What is the number of lines below that include the string "size"? Provide that number alone.

DATASET RECORDS START

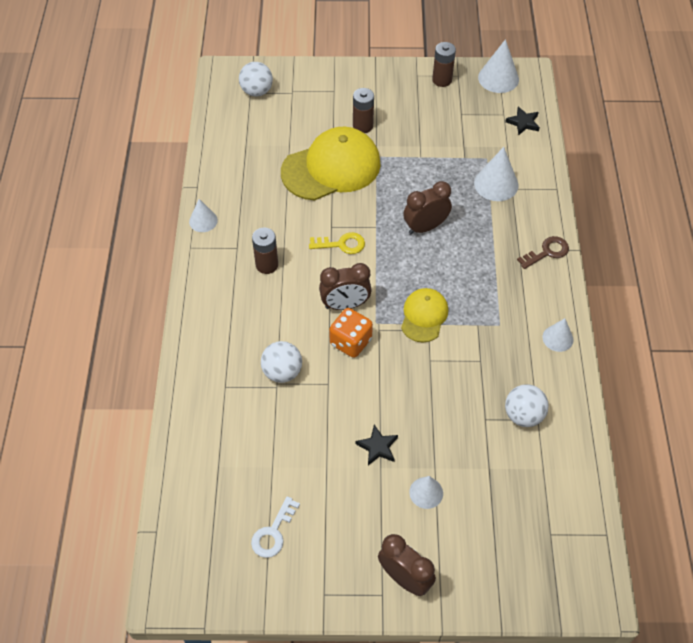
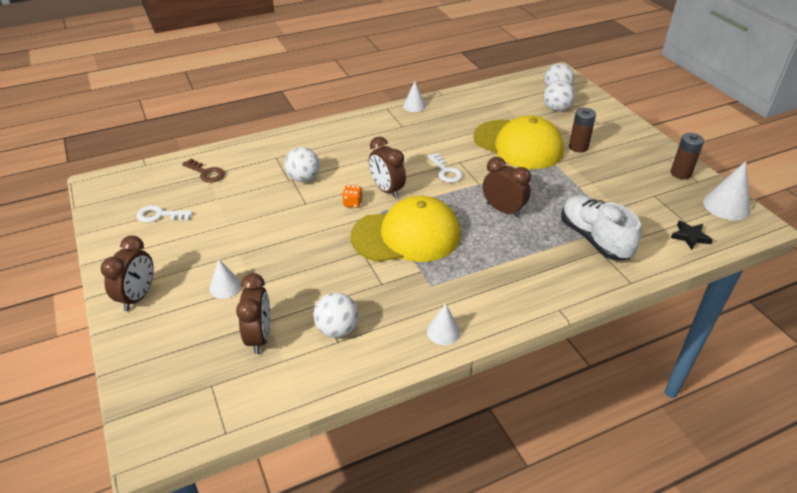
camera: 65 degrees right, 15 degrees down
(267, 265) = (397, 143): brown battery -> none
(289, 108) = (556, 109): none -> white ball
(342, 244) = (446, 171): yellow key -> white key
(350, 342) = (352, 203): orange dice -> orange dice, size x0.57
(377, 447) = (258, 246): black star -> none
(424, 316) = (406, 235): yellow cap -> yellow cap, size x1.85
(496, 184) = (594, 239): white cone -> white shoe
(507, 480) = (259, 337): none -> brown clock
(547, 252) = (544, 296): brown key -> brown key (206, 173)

DATASET RECORDS END

• ANSWER BOX: 2